#### [EXERCISE DATA]

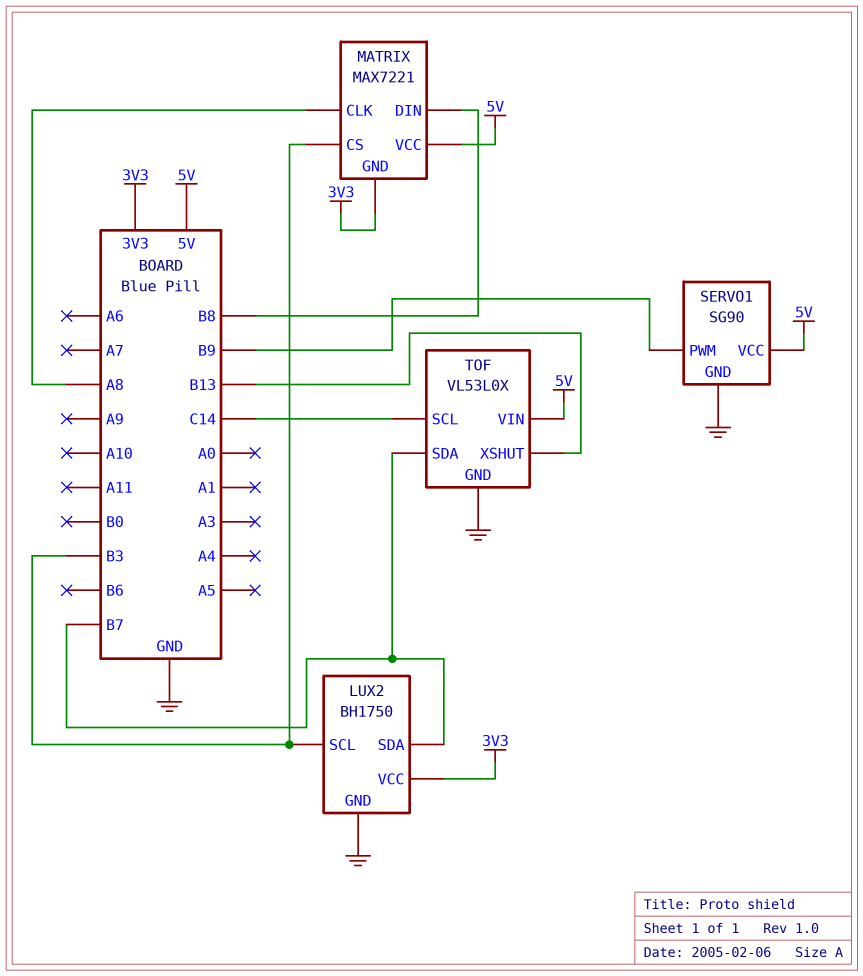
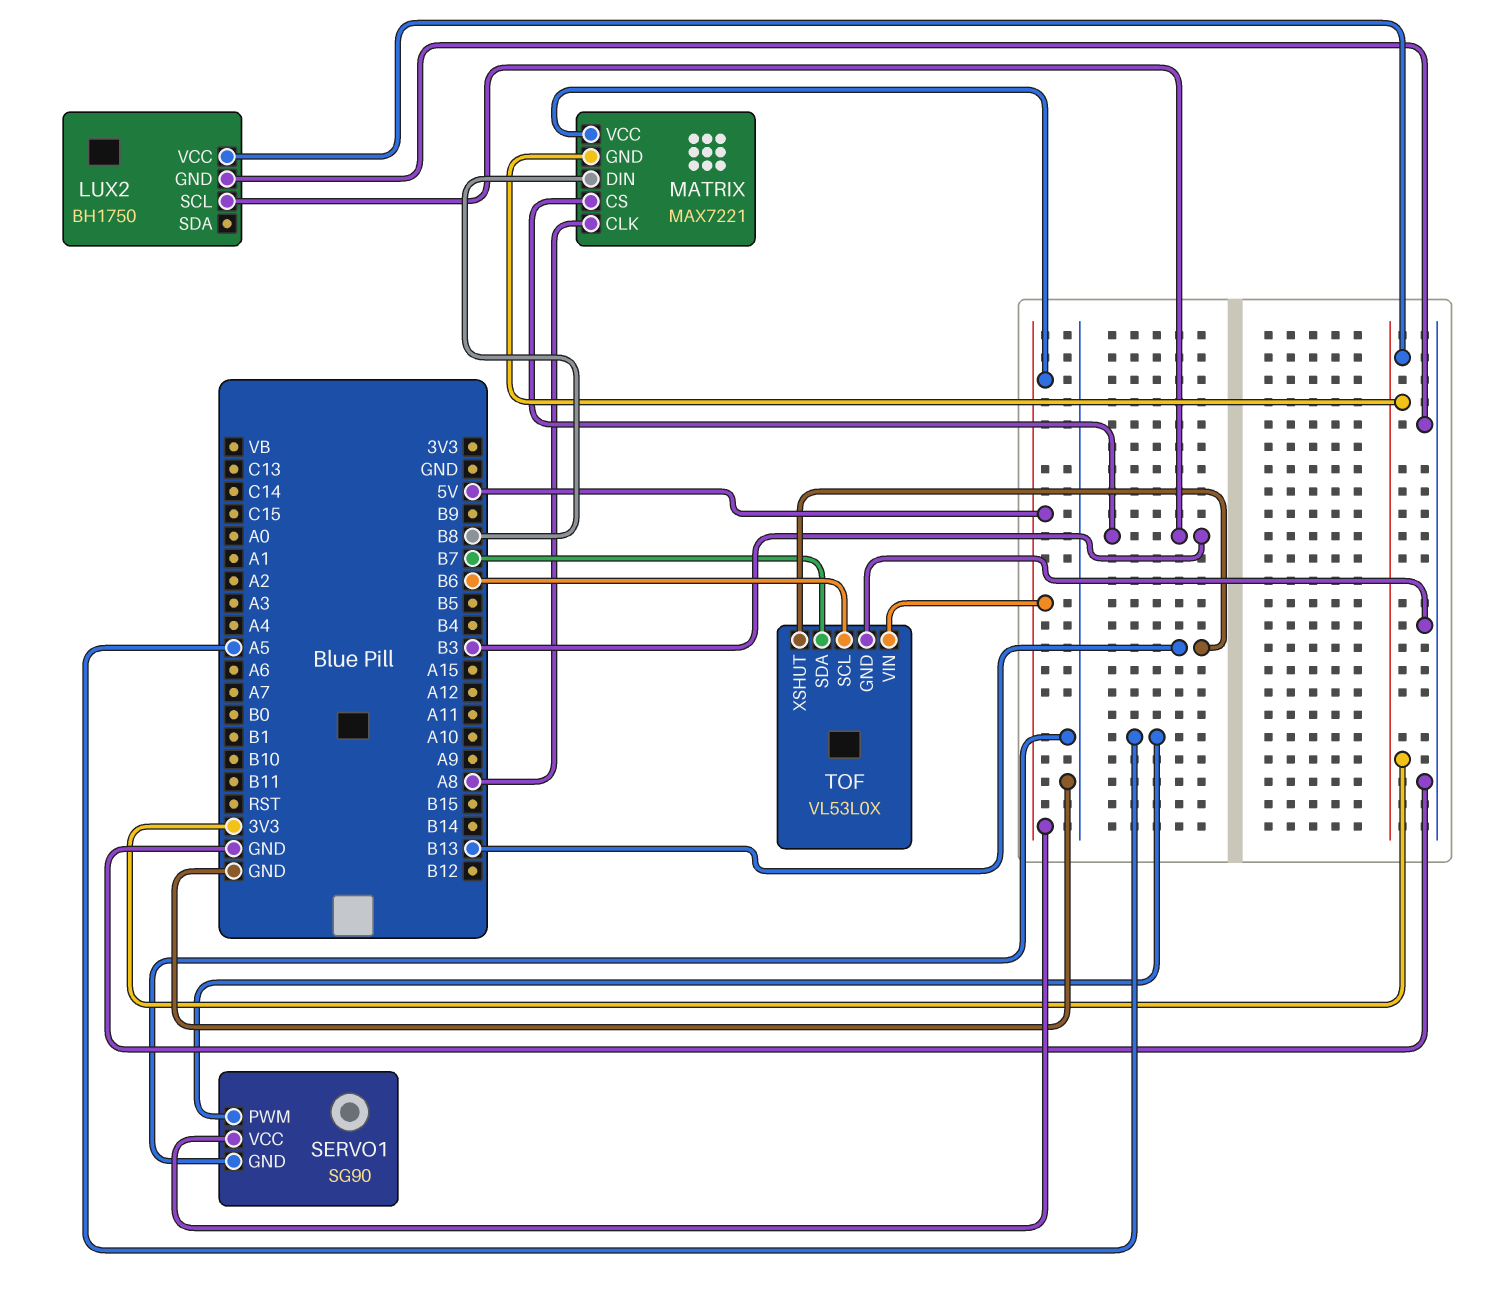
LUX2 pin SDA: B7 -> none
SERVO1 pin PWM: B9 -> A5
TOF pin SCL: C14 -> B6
==
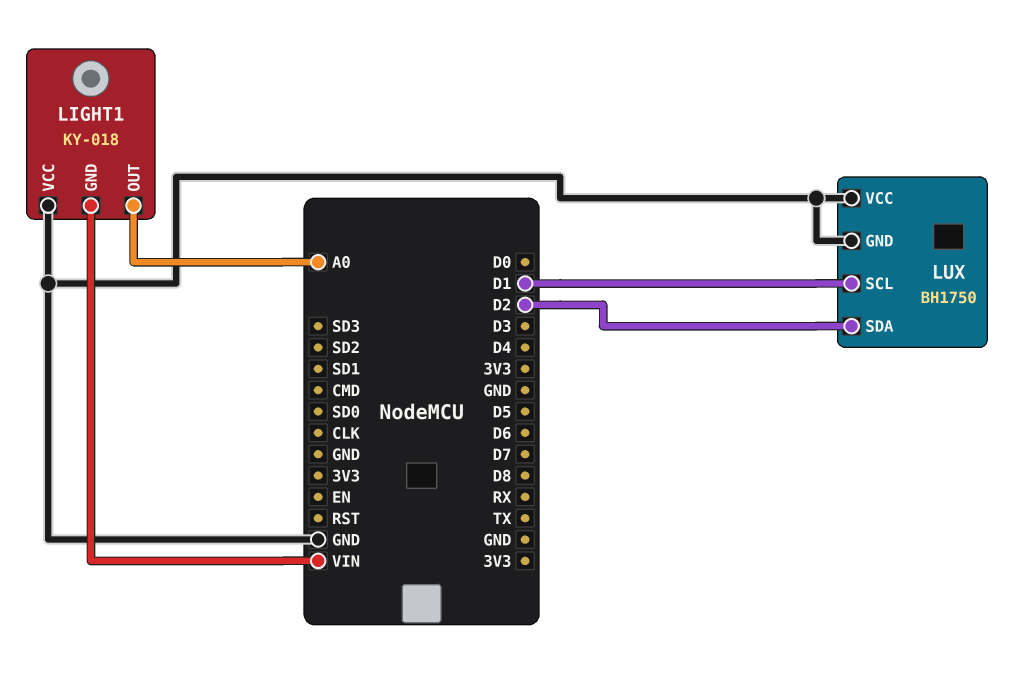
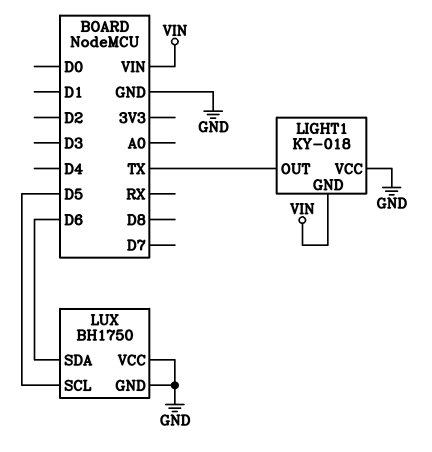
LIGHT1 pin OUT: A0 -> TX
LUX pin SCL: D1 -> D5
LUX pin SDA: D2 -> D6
==
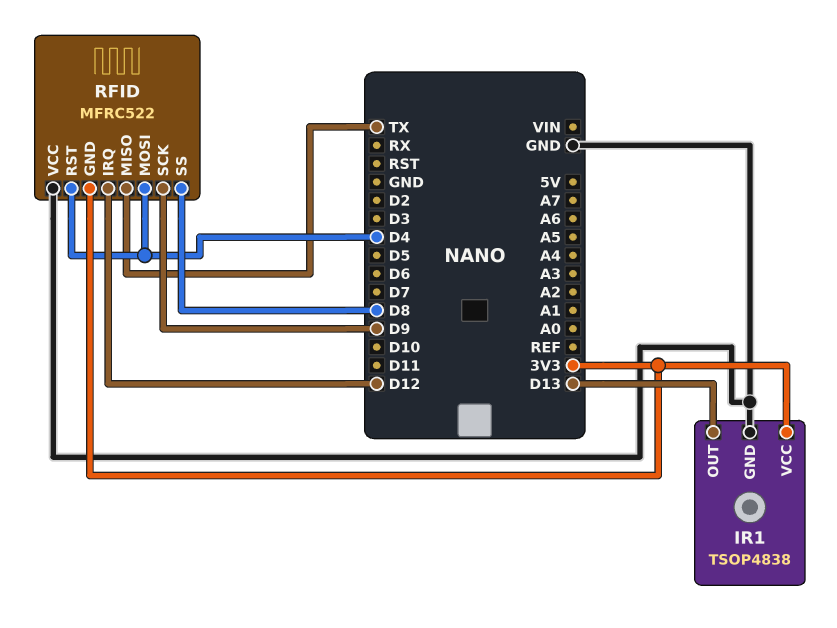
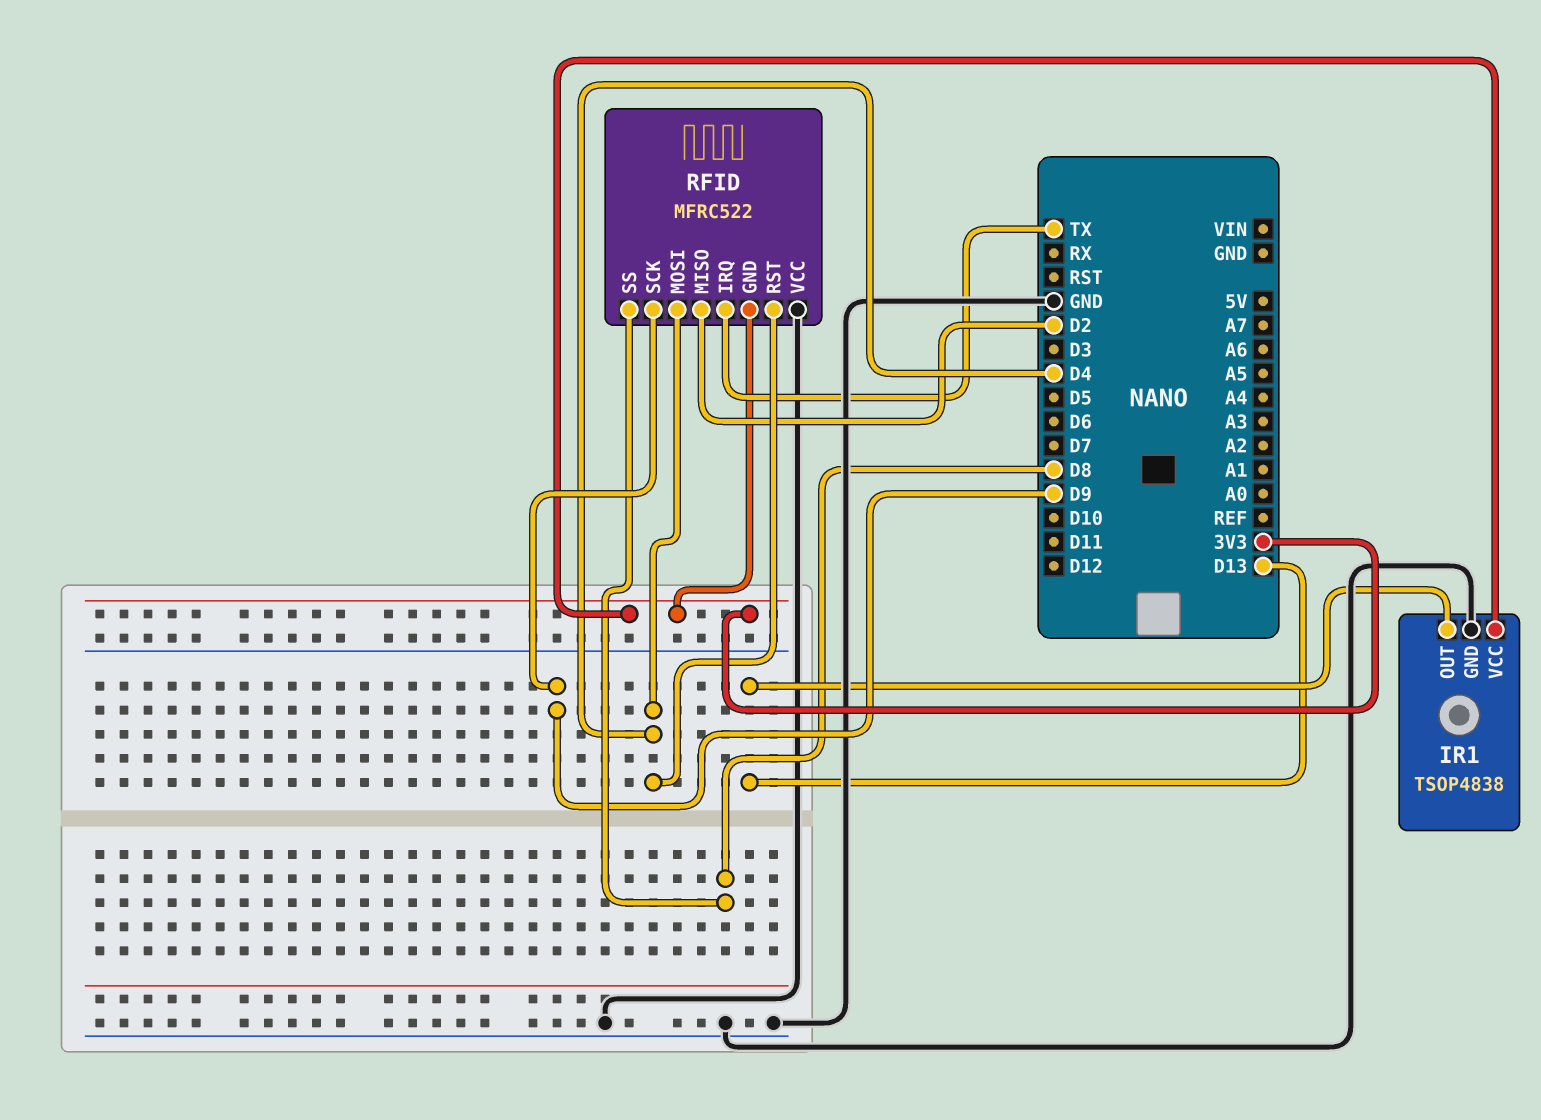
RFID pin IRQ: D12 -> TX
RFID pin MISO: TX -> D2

#### [HOW TO COMPLETE THIS TASK]
Some lines in the material contain "RFID". Show all of them.

#### [EXERCISE RESULT]
RFID pin IRQ: D12 -> TX
RFID pin MISO: TX -> D2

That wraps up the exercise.